• **Recorded information**
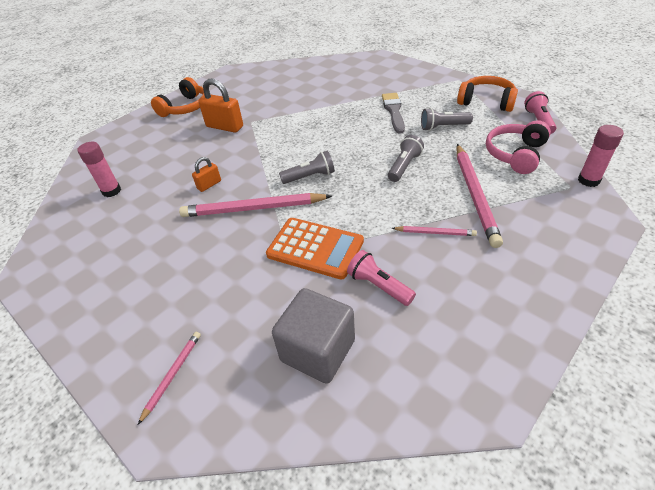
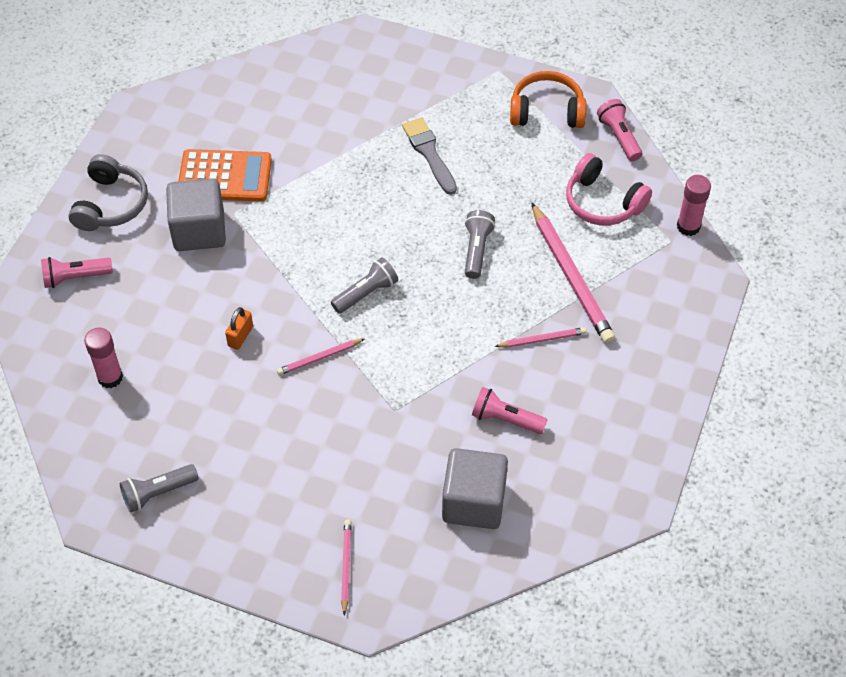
camera: 25 degrees left, 10 degrees up
(137, 137) = (75, 277): none -> pink flashlight
(185, 107) = (111, 204): orange headphones -> grey headphones
(225, 127) = (199, 231): orange padlock -> grey cube
(253, 208) = (319, 358): pink pencil -> pink pencil, size x0.50
(315, 248) = (420, 392): orange calculator -> orange calculator (224, 176)
(443, 127) = (504, 171): grey flashlight -> grey flashlight (158, 493)
(515, 154) = (602, 202): pink headphones -> pink headphones turned 60 degrees counterclockwise

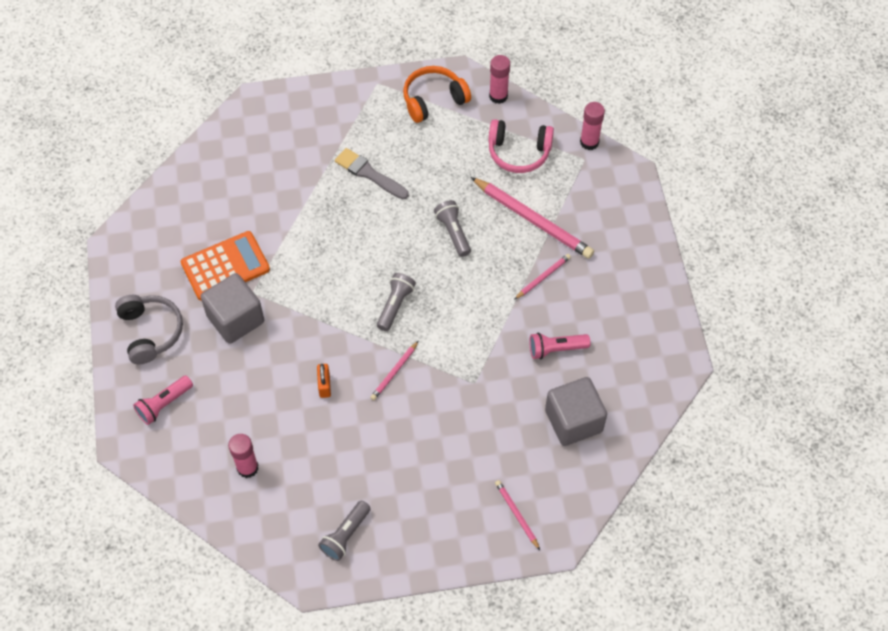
camera: 30 degrees left, 5 degrees up
(619, 137) = (498, 96): pink flashlight -> pink glue stick

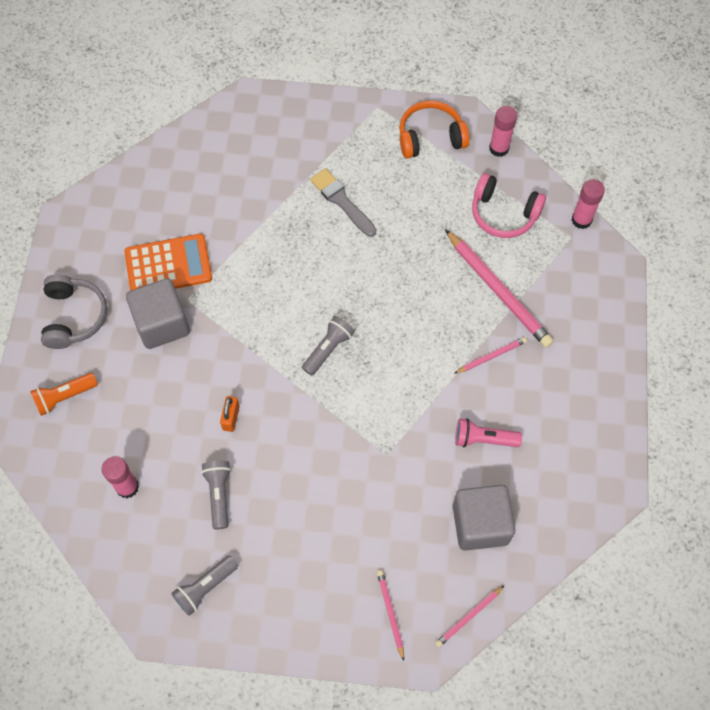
camera: 15 degrees right, 5 degrees up
(164, 404) = (64, 397): pink flashlight -> orange flashlight
(394, 372) = (307, 421): pink pencil -> pink pencil (469, 617)
(453, 232) = (410, 285): grey flashlight -> grey flashlight (219, 495)

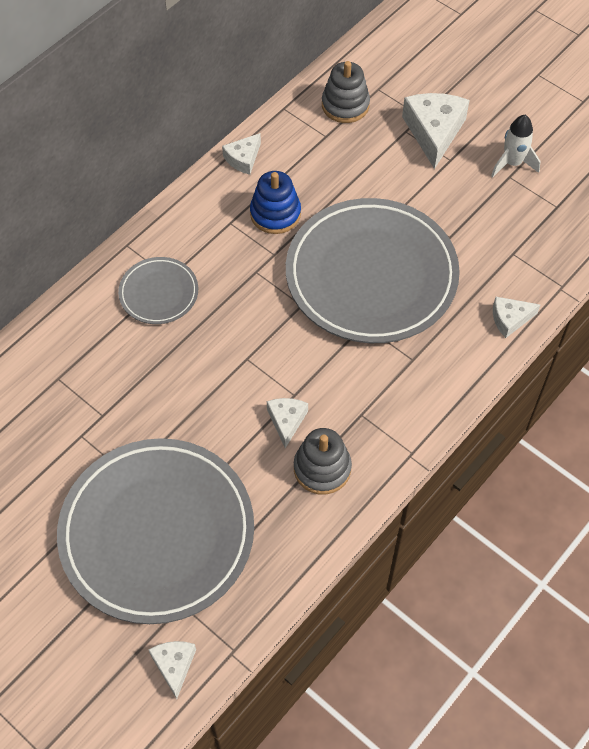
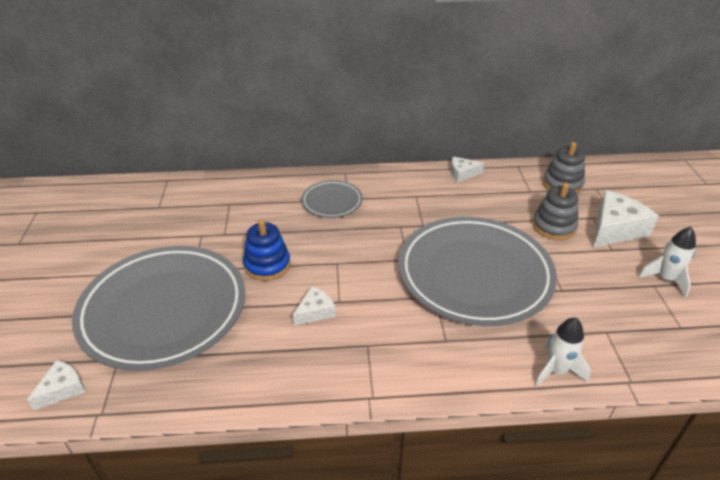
camera: 45 degrees right, 20 degrees down
(275, 214) = (449, 207): blue stacking toy -> blue stacking toy (267, 265)
(322, 468) = (300, 355): grey stacking toy -> grey stacking toy (553, 226)
(510, 319) = (556, 371): white cheese -> white rocket

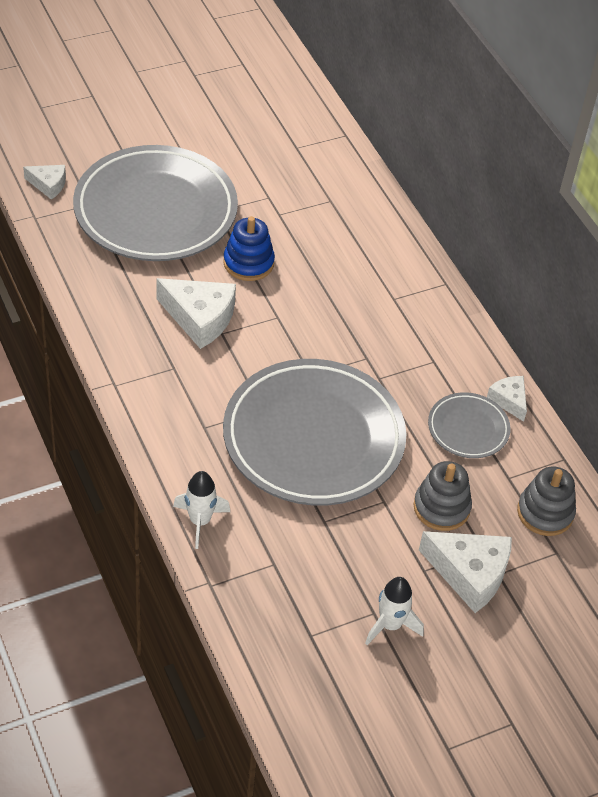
camera: 65 degrees right, 10 degrees up
(315, 311) = (200, 318): white cheese -> white cheese, size x1.80
(332, 202) = (380, 286): grey plate -> grey plate (468, 428)

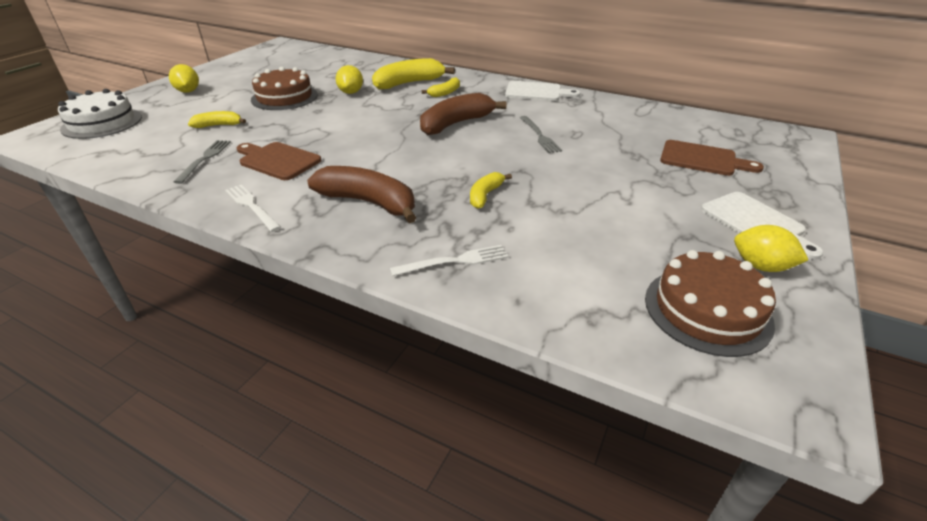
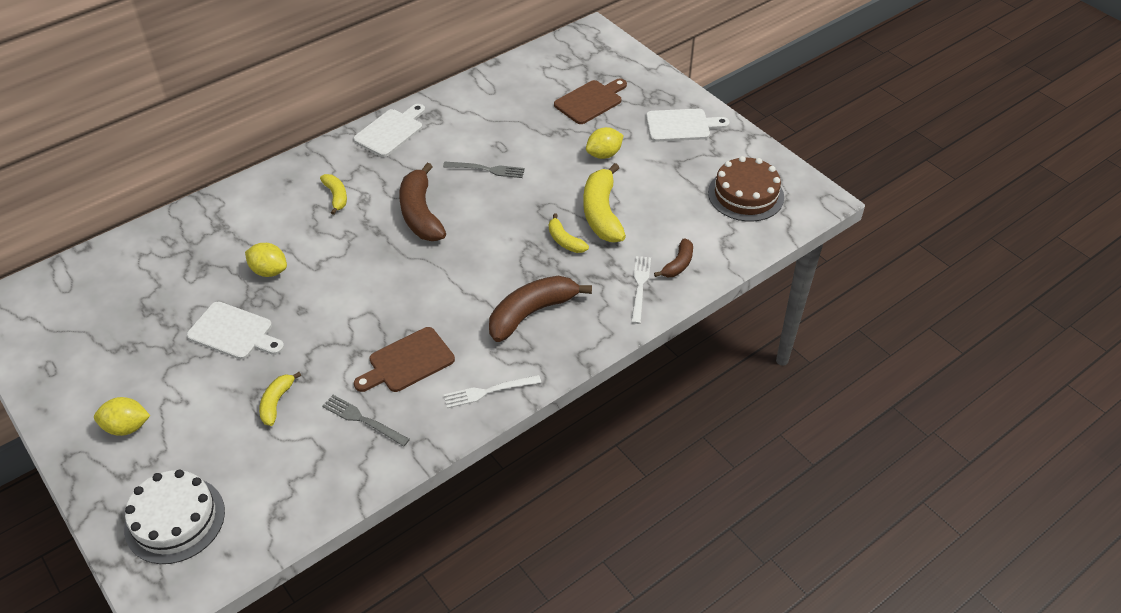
camera: 65 degrees left, 10 degrees up
(284, 97) = (234, 332): brown cake -> white cutting board
(408, 83) = (283, 216): yellow banana -> yellow banana (602, 213)
(516, 282) = (678, 264): none -> brown banana
(760, 266) = (722, 151): yellow lemon -> yellow lemon (604, 154)

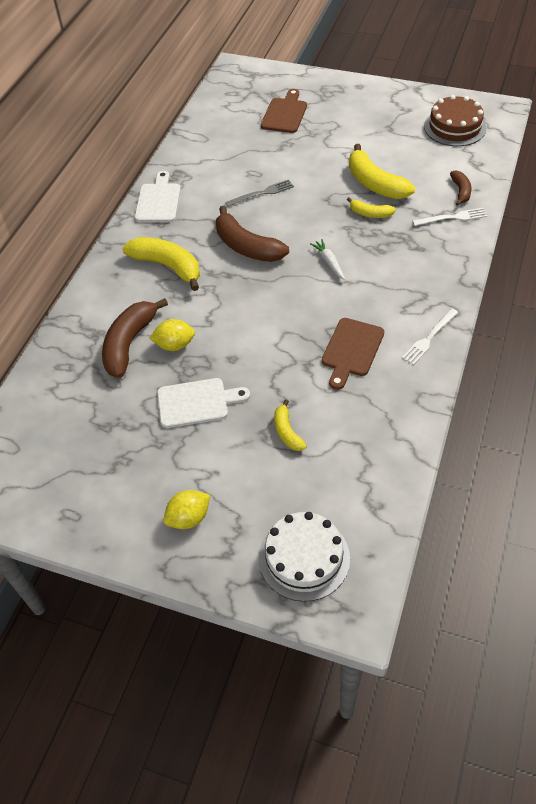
camera: 30 degrees left, 5 degrees up
(336, 196) = (167, 266): yellow banana -> yellow banana, size x1.86
(363, 420) = (364, 406): grey fork -> none
(476, 268) = (329, 262): none -> white carrot
(531, 313) = (400, 272): brown banana -> brown banana (129, 344)
(604, 154) = (333, 145): yellow lemon -> none
(640, 286) = (452, 218): white fork -> white fork turned 105 degrees clockwise
(681, 126) = (365, 102): white cutting board -> none

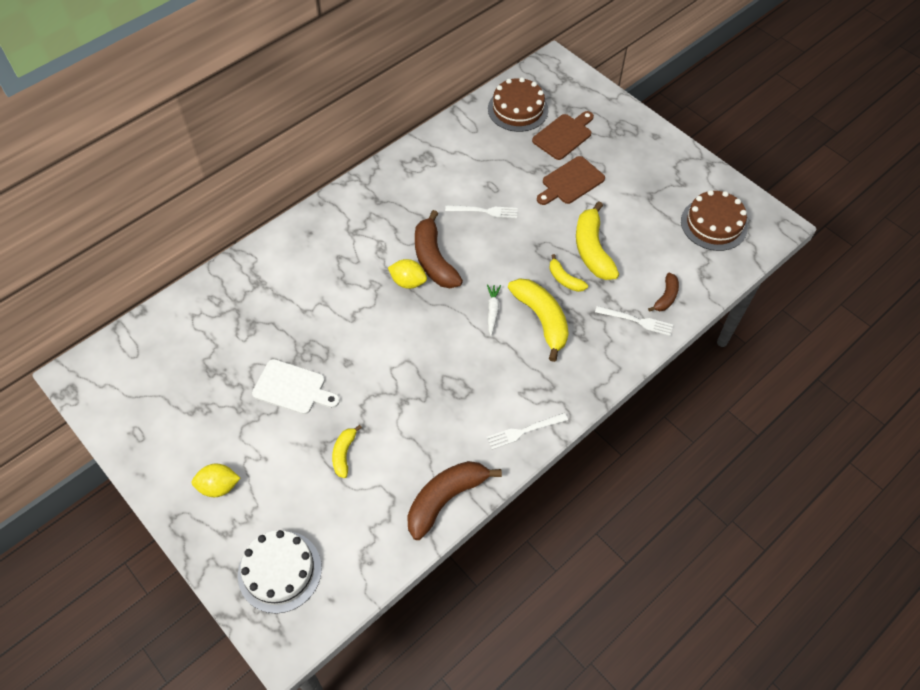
camera: 25 degrees right, 5 degrees up
(129, 344) = (277, 305): brown banana -> brown banana (445, 499)
(158, 201) = (392, 176): white cutting board -> none
(167, 266) = (355, 246): yellow banana -> yellow banana (541, 319)
(175, 345) = (311, 325): yellow lemon -> yellow lemon (408, 282)
(230, 110) = (518, 109): none -> brown cake
(262, 193) = (484, 211): grey fork -> white fork
(351, 350) = (449, 407): brown cutting board -> brown cutting board (570, 182)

• **Work required**
Return the material exactly as given above, picture-free.

• **Written response**
camera: 25 degrees left, 10 degrees up
(137, 137) = (75, 277): none -> pink flashlight
(185, 107) = (111, 204): orange headphones -> grey headphones
(225, 127) = (199, 231): orange padlock -> grey cube
(253, 208) = (319, 358): pink pencil -> pink pencil, size x0.50
(315, 248) = (420, 392): orange calculator -> orange calculator (224, 176)
(443, 127) = (504, 171): grey flashlight -> grey flashlight (158, 493)
(515, 154) = (602, 202): pink headphones -> pink headphones turned 60 degrees counterclockwise

camera: 30 degrees left, 5 degrees up
(619, 137) = (498, 96): pink flashlight -> pink glue stick

camera: 15 degrees right, 5 degrees up
(164, 404) = (64, 397): pink flashlight -> orange flashlight
(394, 372) = (307, 421): pink pencil -> pink pencil (469, 617)
(453, 232) = (410, 285): grey flashlight -> grey flashlight (219, 495)

camera: 45 degrees right, 20 degrees down
(275, 214) = (449, 207): blue stacking toy -> blue stacking toy (267, 265)
(322, 468) = (300, 355): grey stacking toy -> grey stacking toy (553, 226)
(510, 319) = (556, 371): white cheese -> white rocket

camera: 65 degrees right, 10 degrees up
(315, 311) = (200, 318): white cheese -> white cheese, size x1.80
(332, 202) = (380, 286): grey plate -> grey plate (468, 428)

camera: 65 degrees left, 10 degrees up
(284, 97) = (234, 332): brown cake -> white cutting board
(408, 83) = (283, 216): yellow banana -> yellow banana (602, 213)
(516, 282) = (678, 264): none -> brown banana
(760, 266) = (722, 151): yellow lemon -> yellow lemon (604, 154)

camera: 30 degrees left, 5 degrees up
(336, 196) = (167, 266): yellow banana -> yellow banana, size x1.86
(363, 420) = (364, 406): grey fork -> none
(476, 268) = (329, 262): none -> white carrot
(531, 313) = (400, 272): brown banana -> brown banana (129, 344)
(604, 154) = (333, 145): yellow lemon -> none
(640, 286) = (452, 218): white fork -> white fork turned 105 degrees clockwise
(681, 126) = (365, 102): white cutting board -> none

camera: 25 degrees right, 5 degrees up
(129, 344) = (277, 305): brown banana -> brown banana (445, 499)
(158, 201) = (392, 176): white cutting board -> none
(167, 266) = (355, 246): yellow banana -> yellow banana (541, 319)
(175, 345) = (311, 325): yellow lemon -> yellow lemon (408, 282)
(230, 110) = (518, 109): none -> brown cake
(262, 193) = (484, 211): grey fork -> white fork
(351, 350) = (449, 407): brown cutting board -> brown cutting board (570, 182)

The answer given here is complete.